** Work order **
Entries follow. Give back exactly the lines starting at the one containing "(436, 583) = (203, 214): purple" and ending at the one containing "(283, 451) = (541, 232): grey marker -> none", and no other lines.

** Information **
————

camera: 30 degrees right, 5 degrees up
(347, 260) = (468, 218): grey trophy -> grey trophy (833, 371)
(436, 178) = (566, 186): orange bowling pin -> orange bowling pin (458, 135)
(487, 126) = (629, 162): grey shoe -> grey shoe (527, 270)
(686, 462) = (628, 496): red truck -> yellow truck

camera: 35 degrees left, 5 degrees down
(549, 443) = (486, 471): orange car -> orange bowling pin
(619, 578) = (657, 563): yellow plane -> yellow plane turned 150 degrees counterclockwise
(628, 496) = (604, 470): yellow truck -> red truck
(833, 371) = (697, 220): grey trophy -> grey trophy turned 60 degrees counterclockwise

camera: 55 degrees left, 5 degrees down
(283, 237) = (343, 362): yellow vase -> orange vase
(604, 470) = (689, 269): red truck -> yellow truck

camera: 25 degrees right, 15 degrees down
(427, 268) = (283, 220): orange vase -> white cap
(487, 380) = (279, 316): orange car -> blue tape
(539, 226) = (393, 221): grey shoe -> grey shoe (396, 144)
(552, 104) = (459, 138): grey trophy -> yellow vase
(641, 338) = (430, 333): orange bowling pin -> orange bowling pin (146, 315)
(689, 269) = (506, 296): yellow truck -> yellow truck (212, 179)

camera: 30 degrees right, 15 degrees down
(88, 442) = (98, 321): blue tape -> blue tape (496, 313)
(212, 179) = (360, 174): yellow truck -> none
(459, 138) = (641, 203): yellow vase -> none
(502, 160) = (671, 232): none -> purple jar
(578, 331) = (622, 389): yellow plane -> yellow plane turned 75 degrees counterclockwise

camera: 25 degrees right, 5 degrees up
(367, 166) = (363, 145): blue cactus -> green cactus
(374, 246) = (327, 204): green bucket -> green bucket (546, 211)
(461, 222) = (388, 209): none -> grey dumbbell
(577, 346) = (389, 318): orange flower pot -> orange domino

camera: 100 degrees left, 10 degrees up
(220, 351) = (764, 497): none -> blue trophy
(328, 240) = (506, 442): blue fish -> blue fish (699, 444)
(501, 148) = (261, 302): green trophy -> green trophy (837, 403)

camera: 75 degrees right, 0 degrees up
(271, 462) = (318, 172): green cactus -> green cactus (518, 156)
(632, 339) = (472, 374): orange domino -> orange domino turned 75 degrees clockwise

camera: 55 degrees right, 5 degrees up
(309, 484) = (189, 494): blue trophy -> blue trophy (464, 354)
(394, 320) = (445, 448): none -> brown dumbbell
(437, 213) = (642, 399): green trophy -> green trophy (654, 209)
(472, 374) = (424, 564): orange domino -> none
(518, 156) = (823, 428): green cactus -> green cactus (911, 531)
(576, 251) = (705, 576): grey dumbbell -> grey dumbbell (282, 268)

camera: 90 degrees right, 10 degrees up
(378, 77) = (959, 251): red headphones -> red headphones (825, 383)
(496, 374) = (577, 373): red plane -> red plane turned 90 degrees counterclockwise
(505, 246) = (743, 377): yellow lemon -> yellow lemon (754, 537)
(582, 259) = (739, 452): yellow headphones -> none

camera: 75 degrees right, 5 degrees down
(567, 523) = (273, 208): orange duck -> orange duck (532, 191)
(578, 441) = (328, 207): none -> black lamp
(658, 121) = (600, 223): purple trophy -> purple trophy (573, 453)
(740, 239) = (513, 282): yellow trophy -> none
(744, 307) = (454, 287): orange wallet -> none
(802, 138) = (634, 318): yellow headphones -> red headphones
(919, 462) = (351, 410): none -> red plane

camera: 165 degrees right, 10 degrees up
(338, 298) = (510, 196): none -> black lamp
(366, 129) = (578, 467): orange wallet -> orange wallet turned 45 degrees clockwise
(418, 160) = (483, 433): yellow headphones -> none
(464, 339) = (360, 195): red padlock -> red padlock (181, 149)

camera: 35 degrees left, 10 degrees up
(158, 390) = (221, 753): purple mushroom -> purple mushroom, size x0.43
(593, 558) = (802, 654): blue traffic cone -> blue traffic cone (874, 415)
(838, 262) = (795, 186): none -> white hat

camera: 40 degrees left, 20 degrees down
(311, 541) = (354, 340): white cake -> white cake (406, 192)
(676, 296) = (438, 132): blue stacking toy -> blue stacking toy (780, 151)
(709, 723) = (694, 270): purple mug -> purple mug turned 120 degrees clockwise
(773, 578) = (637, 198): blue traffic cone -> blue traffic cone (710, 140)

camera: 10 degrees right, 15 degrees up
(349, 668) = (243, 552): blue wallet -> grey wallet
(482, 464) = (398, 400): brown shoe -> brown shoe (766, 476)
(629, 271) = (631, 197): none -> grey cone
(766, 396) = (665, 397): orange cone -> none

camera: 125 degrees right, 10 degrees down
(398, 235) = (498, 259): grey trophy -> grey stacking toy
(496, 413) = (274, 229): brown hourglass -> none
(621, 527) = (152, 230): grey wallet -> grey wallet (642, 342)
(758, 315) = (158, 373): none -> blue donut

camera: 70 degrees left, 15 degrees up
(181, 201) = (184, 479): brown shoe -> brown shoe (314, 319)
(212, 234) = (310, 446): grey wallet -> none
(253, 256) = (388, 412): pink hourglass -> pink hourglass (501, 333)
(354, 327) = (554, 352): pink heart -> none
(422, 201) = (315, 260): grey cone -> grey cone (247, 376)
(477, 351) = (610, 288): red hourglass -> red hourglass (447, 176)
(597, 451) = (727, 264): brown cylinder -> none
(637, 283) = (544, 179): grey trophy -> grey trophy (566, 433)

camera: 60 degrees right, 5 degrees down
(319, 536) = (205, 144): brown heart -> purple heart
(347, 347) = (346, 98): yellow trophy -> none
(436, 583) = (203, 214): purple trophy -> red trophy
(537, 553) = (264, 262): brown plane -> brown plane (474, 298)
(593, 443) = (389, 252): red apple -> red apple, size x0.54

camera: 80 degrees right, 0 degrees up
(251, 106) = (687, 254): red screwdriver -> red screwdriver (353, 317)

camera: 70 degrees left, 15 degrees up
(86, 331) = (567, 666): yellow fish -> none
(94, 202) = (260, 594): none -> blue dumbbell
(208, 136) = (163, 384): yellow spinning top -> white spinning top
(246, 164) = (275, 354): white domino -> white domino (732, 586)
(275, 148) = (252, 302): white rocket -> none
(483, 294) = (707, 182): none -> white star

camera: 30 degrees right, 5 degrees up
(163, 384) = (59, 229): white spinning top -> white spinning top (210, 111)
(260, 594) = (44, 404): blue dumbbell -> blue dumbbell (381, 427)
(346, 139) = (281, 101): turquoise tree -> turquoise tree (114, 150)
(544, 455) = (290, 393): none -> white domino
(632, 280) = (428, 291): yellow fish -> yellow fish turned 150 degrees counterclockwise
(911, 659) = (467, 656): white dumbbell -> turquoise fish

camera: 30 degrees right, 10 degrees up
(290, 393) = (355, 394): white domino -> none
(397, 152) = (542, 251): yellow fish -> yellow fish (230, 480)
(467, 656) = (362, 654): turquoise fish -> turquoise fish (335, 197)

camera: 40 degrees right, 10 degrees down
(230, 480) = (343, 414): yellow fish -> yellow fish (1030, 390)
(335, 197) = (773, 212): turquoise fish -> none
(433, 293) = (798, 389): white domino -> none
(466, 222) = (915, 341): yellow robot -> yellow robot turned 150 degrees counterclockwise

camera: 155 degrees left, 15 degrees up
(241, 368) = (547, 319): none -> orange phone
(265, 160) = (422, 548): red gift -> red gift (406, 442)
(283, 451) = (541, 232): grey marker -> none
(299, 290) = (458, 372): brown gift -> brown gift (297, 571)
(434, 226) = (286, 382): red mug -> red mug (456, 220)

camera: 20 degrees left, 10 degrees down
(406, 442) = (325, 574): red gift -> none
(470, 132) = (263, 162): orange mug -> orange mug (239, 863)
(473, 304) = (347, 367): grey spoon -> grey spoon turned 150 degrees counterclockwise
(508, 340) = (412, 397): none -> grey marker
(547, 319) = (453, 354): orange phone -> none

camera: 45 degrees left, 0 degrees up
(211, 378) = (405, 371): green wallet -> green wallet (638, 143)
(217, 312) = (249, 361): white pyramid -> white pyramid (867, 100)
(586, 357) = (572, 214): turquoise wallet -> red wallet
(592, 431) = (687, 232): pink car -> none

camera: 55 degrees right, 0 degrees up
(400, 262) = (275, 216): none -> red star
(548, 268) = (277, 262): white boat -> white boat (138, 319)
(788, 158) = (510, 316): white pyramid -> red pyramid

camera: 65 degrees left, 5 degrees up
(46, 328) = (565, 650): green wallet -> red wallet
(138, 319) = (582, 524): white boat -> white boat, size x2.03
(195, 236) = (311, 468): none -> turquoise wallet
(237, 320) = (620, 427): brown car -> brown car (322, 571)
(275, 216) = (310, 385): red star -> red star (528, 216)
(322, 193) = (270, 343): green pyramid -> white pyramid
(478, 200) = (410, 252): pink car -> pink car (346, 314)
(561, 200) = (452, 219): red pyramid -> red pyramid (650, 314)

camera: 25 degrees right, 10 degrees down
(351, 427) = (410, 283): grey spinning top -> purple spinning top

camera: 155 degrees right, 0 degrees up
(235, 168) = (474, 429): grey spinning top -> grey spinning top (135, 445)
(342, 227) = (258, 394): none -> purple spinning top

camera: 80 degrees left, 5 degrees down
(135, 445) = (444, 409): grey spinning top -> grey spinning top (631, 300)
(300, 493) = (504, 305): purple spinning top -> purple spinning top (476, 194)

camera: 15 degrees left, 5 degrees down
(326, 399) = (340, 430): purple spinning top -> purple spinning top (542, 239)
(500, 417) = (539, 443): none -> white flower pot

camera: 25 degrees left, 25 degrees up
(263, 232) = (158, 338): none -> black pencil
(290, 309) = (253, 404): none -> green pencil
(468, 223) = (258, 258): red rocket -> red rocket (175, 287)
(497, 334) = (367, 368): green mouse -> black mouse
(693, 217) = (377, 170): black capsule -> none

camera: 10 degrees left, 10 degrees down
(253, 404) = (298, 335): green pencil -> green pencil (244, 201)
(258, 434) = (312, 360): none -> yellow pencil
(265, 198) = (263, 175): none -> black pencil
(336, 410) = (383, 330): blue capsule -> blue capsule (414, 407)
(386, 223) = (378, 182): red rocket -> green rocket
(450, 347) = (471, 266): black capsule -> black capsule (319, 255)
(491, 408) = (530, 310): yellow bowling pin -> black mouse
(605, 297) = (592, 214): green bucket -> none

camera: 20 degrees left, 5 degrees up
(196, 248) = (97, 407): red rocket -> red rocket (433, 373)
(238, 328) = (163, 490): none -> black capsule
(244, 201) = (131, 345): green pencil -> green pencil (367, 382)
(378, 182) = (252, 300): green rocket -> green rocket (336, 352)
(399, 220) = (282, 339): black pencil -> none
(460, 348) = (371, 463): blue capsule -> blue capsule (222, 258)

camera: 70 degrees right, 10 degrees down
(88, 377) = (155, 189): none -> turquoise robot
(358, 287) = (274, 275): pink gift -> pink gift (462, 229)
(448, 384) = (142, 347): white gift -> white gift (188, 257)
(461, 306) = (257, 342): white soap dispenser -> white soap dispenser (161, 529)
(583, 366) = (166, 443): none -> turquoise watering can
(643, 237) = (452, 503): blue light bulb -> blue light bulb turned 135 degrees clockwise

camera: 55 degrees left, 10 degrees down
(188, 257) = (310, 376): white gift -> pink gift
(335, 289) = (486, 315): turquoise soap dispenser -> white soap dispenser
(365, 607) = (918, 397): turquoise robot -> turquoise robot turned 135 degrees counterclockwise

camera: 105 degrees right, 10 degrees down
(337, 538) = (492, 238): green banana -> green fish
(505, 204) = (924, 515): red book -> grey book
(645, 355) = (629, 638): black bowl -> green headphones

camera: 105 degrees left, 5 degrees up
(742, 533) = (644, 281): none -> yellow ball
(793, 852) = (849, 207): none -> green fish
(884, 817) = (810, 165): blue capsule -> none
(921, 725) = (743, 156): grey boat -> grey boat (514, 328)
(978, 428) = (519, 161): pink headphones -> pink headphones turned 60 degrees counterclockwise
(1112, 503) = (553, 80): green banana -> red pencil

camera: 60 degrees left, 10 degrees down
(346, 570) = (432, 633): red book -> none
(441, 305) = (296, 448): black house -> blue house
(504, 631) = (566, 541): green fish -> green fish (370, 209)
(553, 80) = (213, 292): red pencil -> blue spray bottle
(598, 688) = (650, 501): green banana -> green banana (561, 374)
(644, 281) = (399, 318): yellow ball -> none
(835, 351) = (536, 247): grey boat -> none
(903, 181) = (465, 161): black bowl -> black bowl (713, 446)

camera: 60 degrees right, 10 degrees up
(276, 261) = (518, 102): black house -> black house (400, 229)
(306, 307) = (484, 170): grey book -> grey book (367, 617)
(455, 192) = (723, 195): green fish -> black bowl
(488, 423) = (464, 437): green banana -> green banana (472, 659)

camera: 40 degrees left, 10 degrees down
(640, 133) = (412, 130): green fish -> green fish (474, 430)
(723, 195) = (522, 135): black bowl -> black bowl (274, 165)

————

** Solution for this exercise **
(436, 583) = (203, 214): purple trophy -> red trophy
(537, 553) = (264, 262): brown plane -> brown plane (474, 298)
(593, 443) = (389, 252): red apple -> red apple, size x0.54

camera: 80 degrees right, 0 degrees up
(251, 106) = (687, 254): red screwdriver -> red screwdriver (353, 317)

camera: 70 degrees left, 15 degrees up
(86, 331) = (567, 666): yellow fish -> none
(94, 202) = (260, 594): none -> blue dumbbell
(208, 136) = (163, 384): yellow spinning top -> white spinning top
(246, 164) = (275, 354): white domino -> white domino (732, 586)
(275, 148) = (252, 302): white rocket -> none
(483, 294) = (707, 182): none -> white star

camera: 30 degrees right, 5 degrees up
(163, 384) = (59, 229): white spinning top -> white spinning top (210, 111)
(260, 594) = (44, 404): blue dumbbell -> blue dumbbell (381, 427)
(346, 139) = (281, 101): turquoise tree -> turquoise tree (114, 150)
(544, 455) = (290, 393): none -> white domino
(632, 280) = (428, 291): yellow fish -> yellow fish turned 150 degrees counterclockwise
(911, 659) = (467, 656): white dumbbell -> turquoise fish

camera: 30 degrees right, 10 degrees up
(290, 393) = (355, 394): white domino -> none
(397, 152) = (542, 251): yellow fish -> yellow fish (230, 480)
(467, 656) = (362, 654): turquoise fish -> turquoise fish (335, 197)

camera: 40 degrees right, 10 degrees down
(230, 480) = (343, 414): yellow fish -> yellow fish (1030, 390)
(335, 197) = (773, 212): turquoise fish -> none
(433, 293) = (798, 389): white domino -> none
(466, 222) = (915, 341): yellow robot -> yellow robot turned 150 degrees counterclockwise

camera: 155 degrees left, 15 degrees up
(241, 368) = (547, 319): none -> orange phone
(265, 160) = (422, 548): red gift -> red gift (406, 442)
(283, 451) = (541, 232): grey marker -> none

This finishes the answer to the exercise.